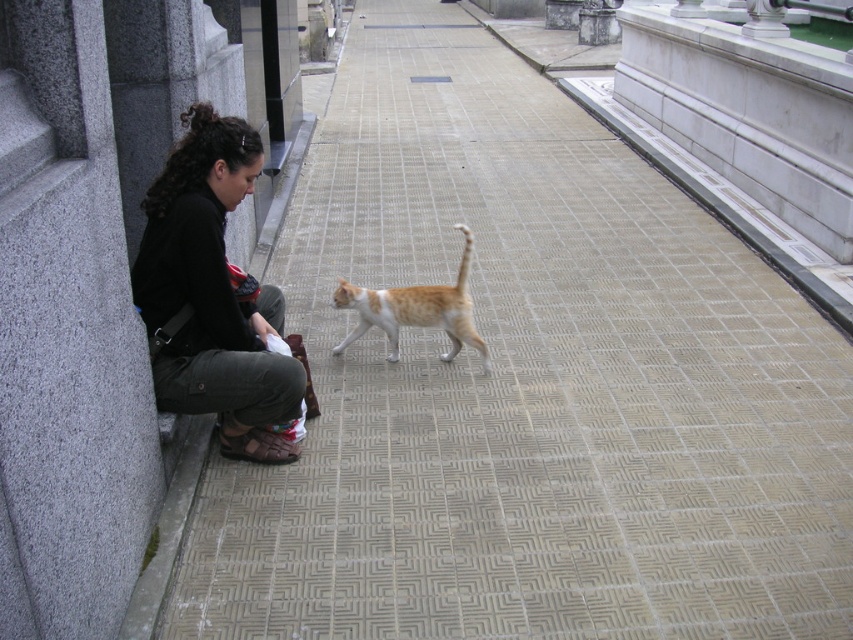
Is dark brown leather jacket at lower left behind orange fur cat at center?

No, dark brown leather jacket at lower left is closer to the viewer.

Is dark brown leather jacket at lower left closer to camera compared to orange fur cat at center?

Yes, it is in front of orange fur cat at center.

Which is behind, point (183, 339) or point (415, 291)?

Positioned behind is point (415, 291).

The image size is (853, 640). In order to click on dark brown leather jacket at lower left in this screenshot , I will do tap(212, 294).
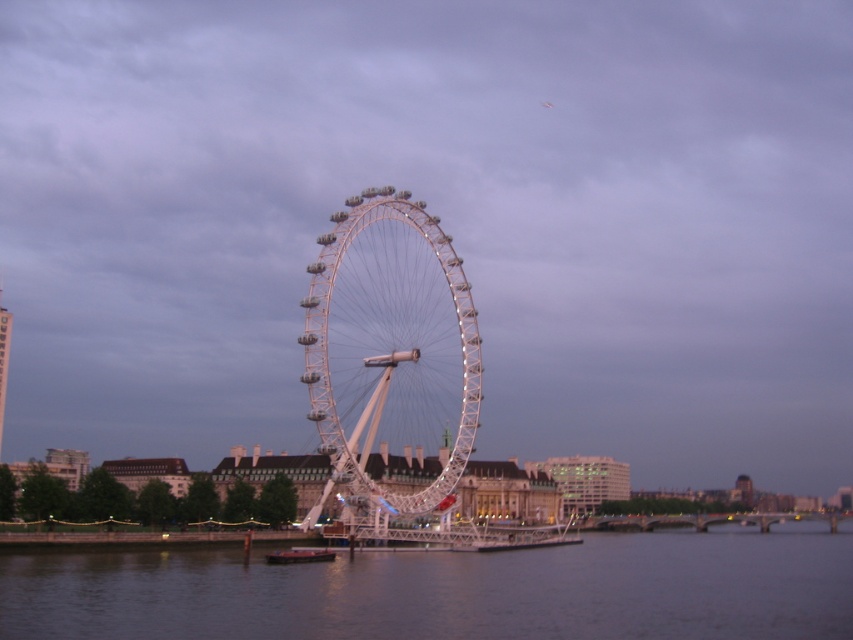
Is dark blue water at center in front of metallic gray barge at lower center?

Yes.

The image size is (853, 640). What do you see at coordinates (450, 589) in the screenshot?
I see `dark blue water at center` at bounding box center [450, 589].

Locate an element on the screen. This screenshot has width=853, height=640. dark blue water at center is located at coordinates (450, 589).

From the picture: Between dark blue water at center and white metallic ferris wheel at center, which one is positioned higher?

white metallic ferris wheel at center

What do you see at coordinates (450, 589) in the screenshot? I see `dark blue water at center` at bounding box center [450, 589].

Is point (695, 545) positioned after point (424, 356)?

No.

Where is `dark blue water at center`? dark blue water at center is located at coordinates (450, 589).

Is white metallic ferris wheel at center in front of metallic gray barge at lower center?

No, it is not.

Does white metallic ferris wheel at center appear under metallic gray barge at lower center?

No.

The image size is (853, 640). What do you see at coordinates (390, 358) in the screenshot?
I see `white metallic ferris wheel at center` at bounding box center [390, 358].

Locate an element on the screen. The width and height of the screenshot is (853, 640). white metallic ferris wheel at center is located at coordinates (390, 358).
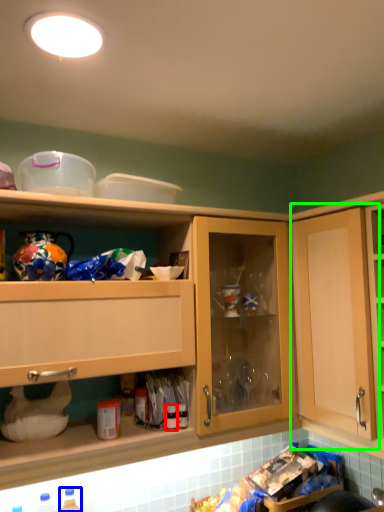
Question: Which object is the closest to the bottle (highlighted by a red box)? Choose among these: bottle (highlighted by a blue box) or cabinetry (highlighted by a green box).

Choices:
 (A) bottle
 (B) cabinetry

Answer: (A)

- GOAL -
Reproduce every item above word for word, leaving out the pictures.

- EXERCISE RESPONSE -
Is dark brown leather jacket at lower left behind orange fur cat at center?

No, dark brown leather jacket at lower left is closer to the viewer.

Is dark brown leather jacket at lower left closer to camera compared to orange fur cat at center?

Yes, it is in front of orange fur cat at center.

Which is behind, point (183, 339) or point (415, 291)?

Positioned behind is point (415, 291).

The image size is (853, 640). In order to click on dark brown leather jacket at lower left in this screenshot , I will do tap(212, 294).
Is dark blue water at center in front of metallic gray barge at lower center?

Yes.

The image size is (853, 640). What do you see at coordinates (450, 589) in the screenshot?
I see `dark blue water at center` at bounding box center [450, 589].

Locate an element on the screen. This screenshot has width=853, height=640. dark blue water at center is located at coordinates (450, 589).

From the picture: Between dark blue water at center and white metallic ferris wheel at center, which one is positioned higher?

white metallic ferris wheel at center

What do you see at coordinates (450, 589) in the screenshot? I see `dark blue water at center` at bounding box center [450, 589].

Is point (695, 545) positioned after point (424, 356)?

No.

Where is `dark blue water at center`? dark blue water at center is located at coordinates (450, 589).

Is white metallic ferris wheel at center in front of metallic gray barge at lower center?

No, it is not.

Does white metallic ferris wheel at center appear under metallic gray barge at lower center?

No.

The image size is (853, 640). What do you see at coordinates (390, 358) in the screenshot?
I see `white metallic ferris wheel at center` at bounding box center [390, 358].

Locate an element on the screen. The width and height of the screenshot is (853, 640). white metallic ferris wheel at center is located at coordinates (390, 358).
Question: Which object is the closest to the bottle (highlighted by a red box)? Choose among these: bottle (highlighted by a blue box) or cabinetry (highlighted by a green box).

Choices:
 (A) bottle
 (B) cabinetry

Answer: (A)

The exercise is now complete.